<<<<

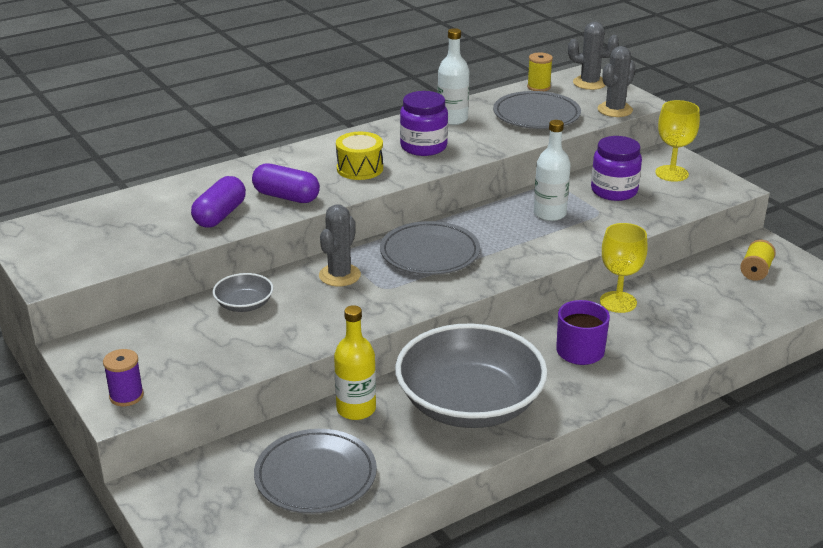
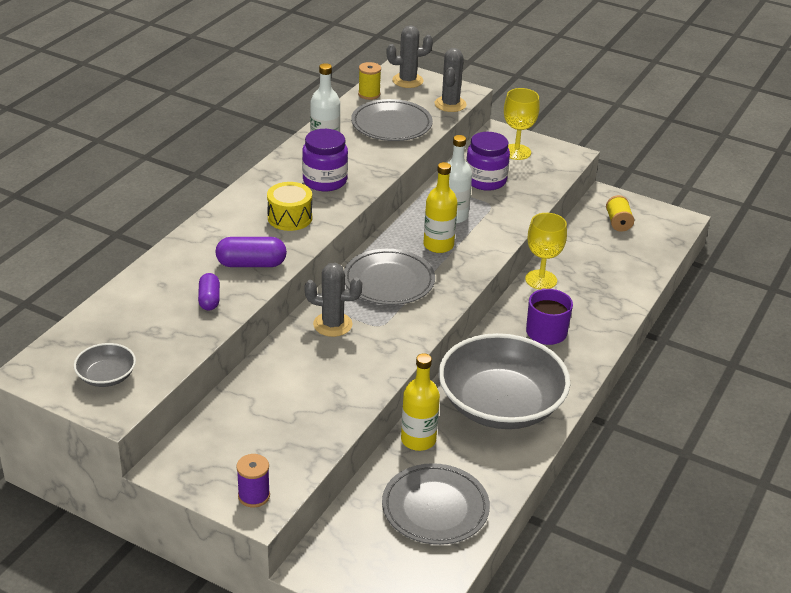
camera: 30 degrees left, 5 degrees up
(220, 215) = (209, 299): purple capsule -> purple capsule, size x0.66
(244, 304) = (276, 377): grey bowl -> grey bowl (106, 376)
(339, 275) = (332, 324): grey cactus -> grey cactus turned 75 degrees counterclockwise
(510, 235) = (438, 245): none -> yellow bottle

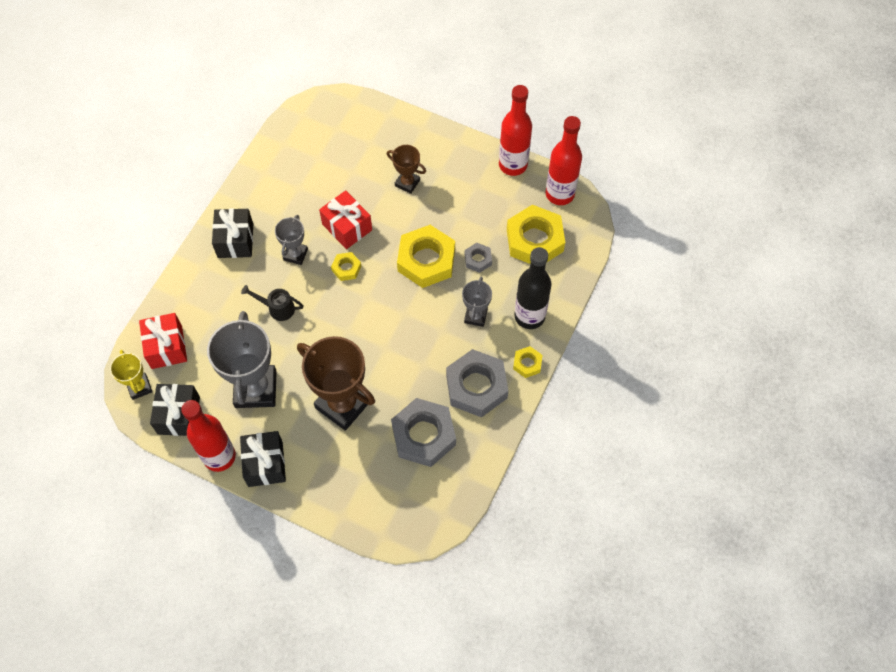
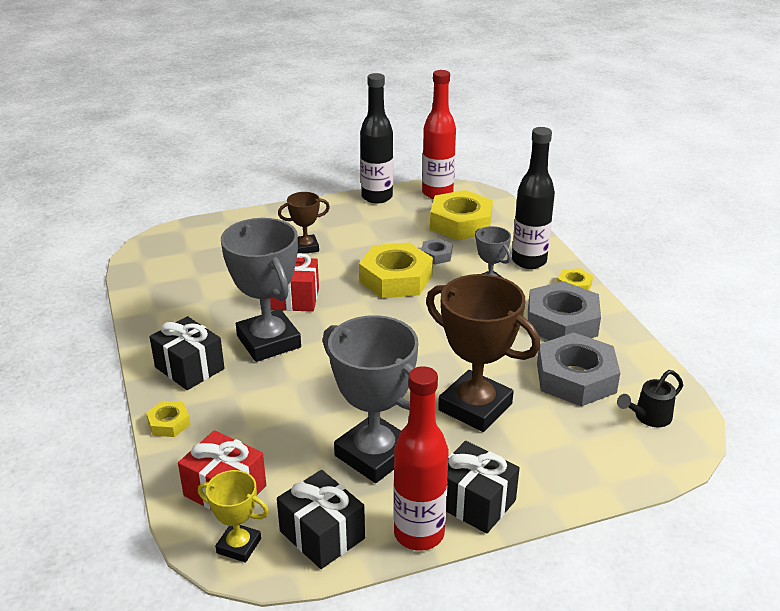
camera: 45 degrees left, 30 degrees down
(277, 308) = (306, 386): black watering can -> black watering can (649, 417)
(295, 254) = (269, 342): grey trophy -> grey trophy, size x1.93
(343, 404) = (475, 407): brown trophy -> brown trophy turned 45 degrees clockwise
(346, 268) = (333, 322): yellow nut -> yellow nut (169, 423)
(513, 165) = (377, 197): red bottle -> black bottle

>>>>

__TASK TO COMPLETE__
Excluding pictures, copy exactly the lines from the line containing "(510, 235) = (438, 245): none" through the last line of the data, inclusive.

__RESPONSE BELOW__
(510, 235) = (438, 245): none -> yellow bottle

camera: 45 degrees left, 30 degrees down
(277, 308) = (306, 386): black watering can -> black watering can (649, 417)
(295, 254) = (269, 342): grey trophy -> grey trophy, size x1.93
(343, 404) = (475, 407): brown trophy -> brown trophy turned 45 degrees clockwise
(346, 268) = (333, 322): yellow nut -> yellow nut (169, 423)
(513, 165) = (377, 197): red bottle -> black bottle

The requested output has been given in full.